* **WHAT IS REQUIRED**: Reproduce the material that follows, keeping every line exactly as it is.

========

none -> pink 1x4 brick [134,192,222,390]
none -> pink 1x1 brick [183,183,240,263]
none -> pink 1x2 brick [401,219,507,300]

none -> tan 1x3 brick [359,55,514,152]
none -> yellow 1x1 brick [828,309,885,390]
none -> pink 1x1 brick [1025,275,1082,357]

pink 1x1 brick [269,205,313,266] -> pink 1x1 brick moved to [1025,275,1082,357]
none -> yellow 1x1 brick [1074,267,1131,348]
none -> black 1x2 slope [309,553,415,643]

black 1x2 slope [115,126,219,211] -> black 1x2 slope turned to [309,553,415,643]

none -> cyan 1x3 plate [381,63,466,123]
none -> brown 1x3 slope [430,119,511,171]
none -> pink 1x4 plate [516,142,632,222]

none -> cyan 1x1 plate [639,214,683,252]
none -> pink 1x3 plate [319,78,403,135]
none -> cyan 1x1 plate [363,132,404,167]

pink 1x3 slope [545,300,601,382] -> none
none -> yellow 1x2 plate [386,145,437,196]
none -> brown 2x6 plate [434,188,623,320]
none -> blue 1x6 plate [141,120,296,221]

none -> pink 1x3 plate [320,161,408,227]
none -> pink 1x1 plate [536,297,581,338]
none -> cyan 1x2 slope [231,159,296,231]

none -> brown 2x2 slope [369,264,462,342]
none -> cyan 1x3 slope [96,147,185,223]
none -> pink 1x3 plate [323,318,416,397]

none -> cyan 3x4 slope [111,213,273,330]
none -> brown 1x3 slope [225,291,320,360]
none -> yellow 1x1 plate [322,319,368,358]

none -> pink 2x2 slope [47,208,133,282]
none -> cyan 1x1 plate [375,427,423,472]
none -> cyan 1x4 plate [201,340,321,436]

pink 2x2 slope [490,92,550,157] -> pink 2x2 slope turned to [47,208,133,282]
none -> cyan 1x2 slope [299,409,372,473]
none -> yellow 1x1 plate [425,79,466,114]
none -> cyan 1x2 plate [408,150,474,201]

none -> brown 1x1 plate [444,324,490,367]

========

* **ANSWER AREA**:
none -> pink 1x4 brick [134,192,222,390]
none -> pink 1x1 brick [183,183,240,263]
none -> pink 1x2 brick [401,219,507,300]

none -> tan 1x3 brick [359,55,514,152]
none -> yellow 1x1 brick [828,309,885,390]
none -> pink 1x1 brick [1025,275,1082,357]

pink 1x1 brick [269,205,313,266] -> pink 1x1 brick moved to [1025,275,1082,357]
none -> yellow 1x1 brick [1074,267,1131,348]
none -> black 1x2 slope [309,553,415,643]

black 1x2 slope [115,126,219,211] -> black 1x2 slope turned to [309,553,415,643]

none -> cyan 1x3 plate [381,63,466,123]
none -> brown 1x3 slope [430,119,511,171]
none -> pink 1x4 plate [516,142,632,222]

none -> cyan 1x1 plate [639,214,683,252]
none -> pink 1x3 plate [319,78,403,135]
none -> cyan 1x1 plate [363,132,404,167]

pink 1x3 slope [545,300,601,382] -> none
none -> yellow 1x2 plate [386,145,437,196]
none -> brown 2x6 plate [434,188,623,320]
none -> blue 1x6 plate [141,120,296,221]

none -> pink 1x3 plate [320,161,408,227]
none -> pink 1x1 plate [536,297,581,338]
none -> cyan 1x2 slope [231,159,296,231]

none -> brown 2x2 slope [369,264,462,342]
none -> cyan 1x3 slope [96,147,185,223]
none -> pink 1x3 plate [323,318,416,397]

none -> cyan 3x4 slope [111,213,273,330]
none -> brown 1x3 slope [225,291,320,360]
none -> yellow 1x1 plate [322,319,368,358]

none -> pink 2x2 slope [47,208,133,282]
none -> cyan 1x1 plate [375,427,423,472]
none -> cyan 1x4 plate [201,340,321,436]

pink 2x2 slope [490,92,550,157] -> pink 2x2 slope turned to [47,208,133,282]
none -> cyan 1x2 slope [299,409,372,473]
none -> yellow 1x1 plate [425,79,466,114]
none -> cyan 1x2 plate [408,150,474,201]

none -> brown 1x1 plate [444,324,490,367]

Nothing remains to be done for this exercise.